(Before-and-after scene images)
++++++++++

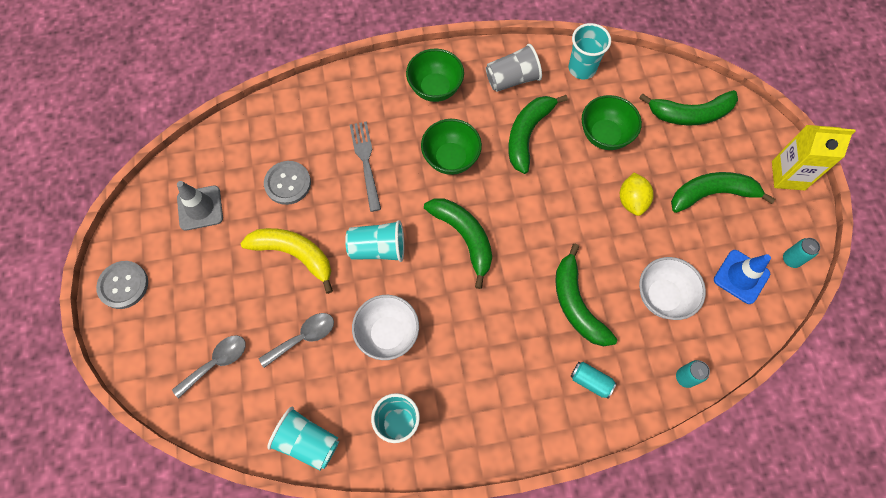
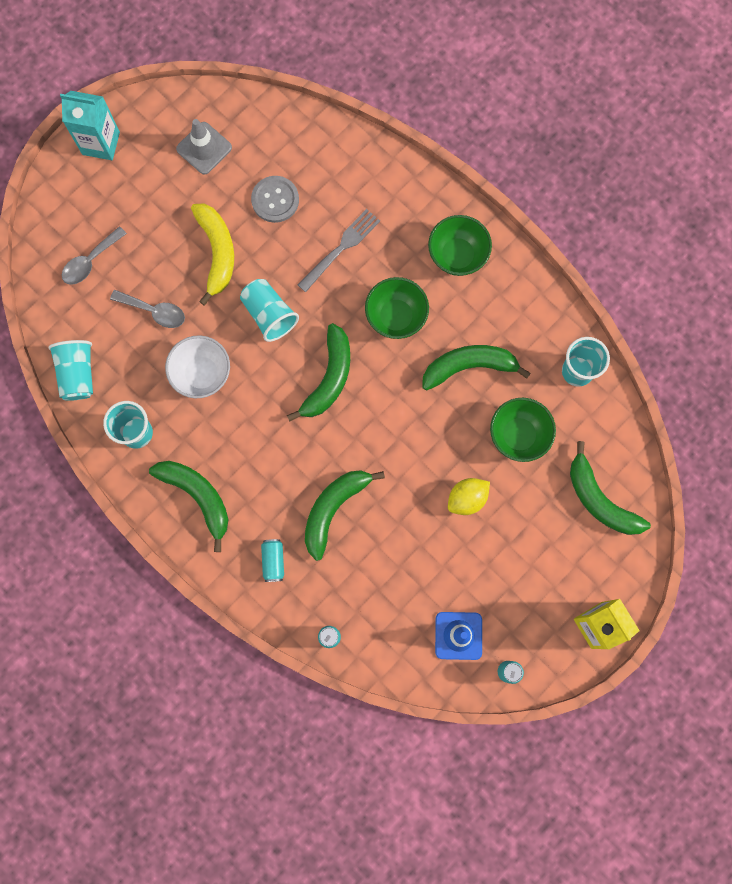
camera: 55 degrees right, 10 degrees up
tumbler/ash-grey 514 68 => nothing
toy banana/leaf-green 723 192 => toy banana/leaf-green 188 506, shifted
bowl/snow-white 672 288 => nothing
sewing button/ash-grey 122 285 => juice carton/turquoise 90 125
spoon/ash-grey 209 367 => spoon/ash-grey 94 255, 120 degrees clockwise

++++++++++

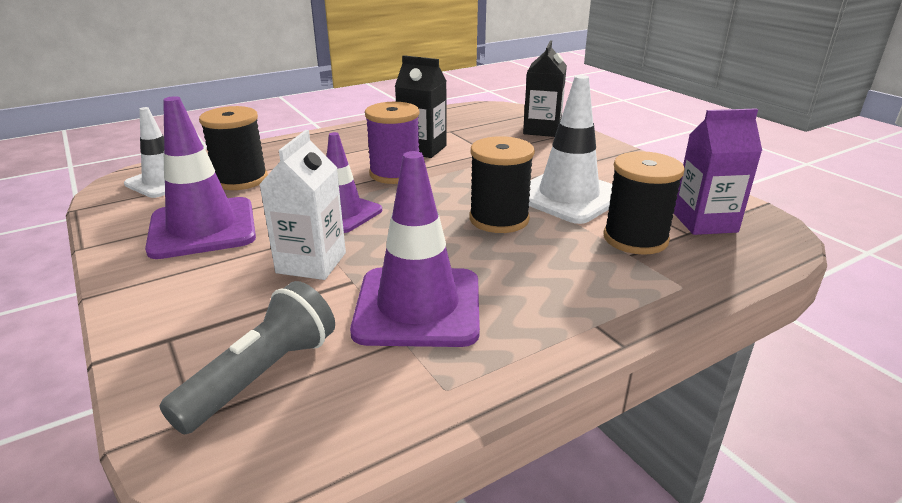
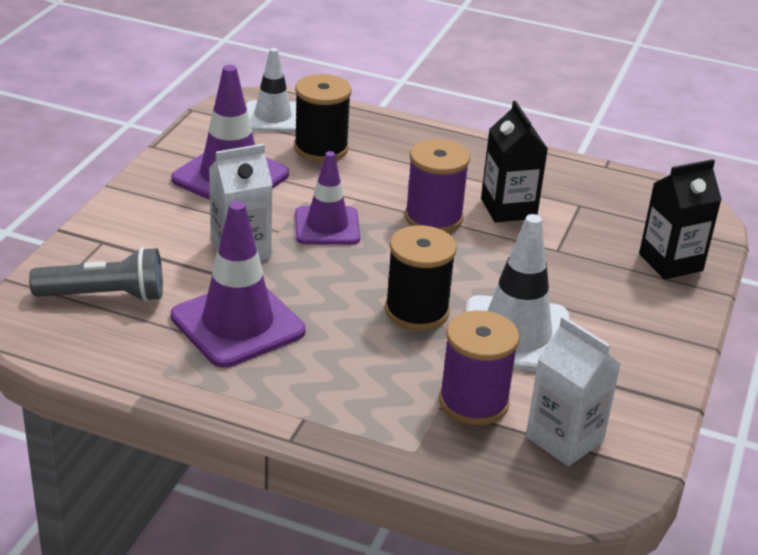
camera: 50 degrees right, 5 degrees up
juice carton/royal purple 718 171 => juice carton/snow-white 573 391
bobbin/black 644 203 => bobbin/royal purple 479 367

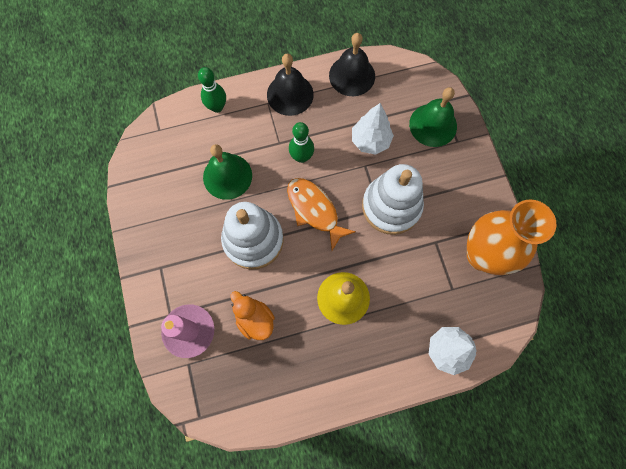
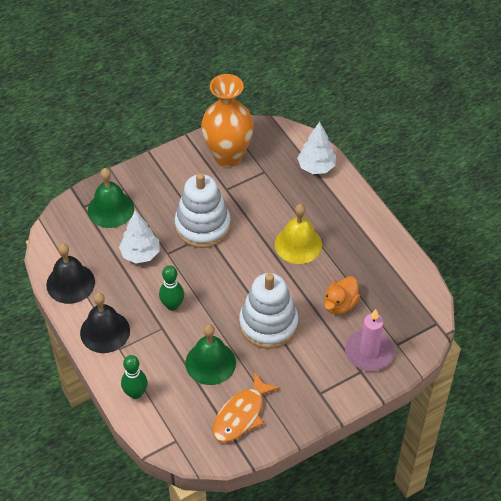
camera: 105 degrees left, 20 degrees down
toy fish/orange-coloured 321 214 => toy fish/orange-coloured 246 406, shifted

++++++++++

* **Problem description**: Gather all lines of the records that include the word "shifted".

* **Task output**:
toy banana/leaf-green 723 192 => toy banana/leaf-green 188 506, shifted
toy fish/orange-coloured 321 214 => toy fish/orange-coloured 246 406, shifted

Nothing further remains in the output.